#### Data to process:
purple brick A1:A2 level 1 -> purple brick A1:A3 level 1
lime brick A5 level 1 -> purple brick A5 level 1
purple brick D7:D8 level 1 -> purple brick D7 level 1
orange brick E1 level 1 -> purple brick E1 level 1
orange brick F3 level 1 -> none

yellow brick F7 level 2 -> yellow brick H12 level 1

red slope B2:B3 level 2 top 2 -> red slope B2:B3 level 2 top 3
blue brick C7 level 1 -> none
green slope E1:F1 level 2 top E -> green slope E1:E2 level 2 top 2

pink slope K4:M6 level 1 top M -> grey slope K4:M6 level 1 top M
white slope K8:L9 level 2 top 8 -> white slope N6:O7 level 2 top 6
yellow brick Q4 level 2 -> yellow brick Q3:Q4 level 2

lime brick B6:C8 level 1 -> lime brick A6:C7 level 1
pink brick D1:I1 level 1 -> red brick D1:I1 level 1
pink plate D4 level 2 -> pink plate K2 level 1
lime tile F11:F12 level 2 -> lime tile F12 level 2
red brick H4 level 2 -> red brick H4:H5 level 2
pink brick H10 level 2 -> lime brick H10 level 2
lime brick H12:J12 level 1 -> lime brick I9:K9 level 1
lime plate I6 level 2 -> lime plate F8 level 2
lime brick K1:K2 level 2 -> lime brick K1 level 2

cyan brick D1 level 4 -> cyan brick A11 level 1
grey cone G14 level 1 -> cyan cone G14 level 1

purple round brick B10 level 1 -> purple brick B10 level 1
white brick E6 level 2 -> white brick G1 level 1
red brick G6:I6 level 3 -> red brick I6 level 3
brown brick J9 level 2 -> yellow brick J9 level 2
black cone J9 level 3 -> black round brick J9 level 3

#### How to complete this task:
Would you print exactly, and only, the lines of the data above from the line with "yellow brick F7" through the line with "red brick H4 level", inclusive?

#### Answer:
yellow brick F7 level 2 -> yellow brick H12 level 1

red slope B2:B3 level 2 top 2 -> red slope B2:B3 level 2 top 3
blue brick C7 level 1 -> none
green slope E1:F1 level 2 top E -> green slope E1:E2 level 2 top 2

pink slope K4:M6 level 1 top M -> grey slope K4:M6 level 1 top M
white slope K8:L9 level 2 top 8 -> white slope N6:O7 level 2 top 6
yellow brick Q4 level 2 -> yellow brick Q3:Q4 level 2

lime brick B6:C8 level 1 -> lime brick A6:C7 level 1
pink brick D1:I1 level 1 -> red brick D1:I1 level 1
pink plate D4 level 2 -> pink plate K2 level 1
lime tile F11:F12 level 2 -> lime tile F12 level 2
red brick H4 level 2 -> red brick H4:H5 level 2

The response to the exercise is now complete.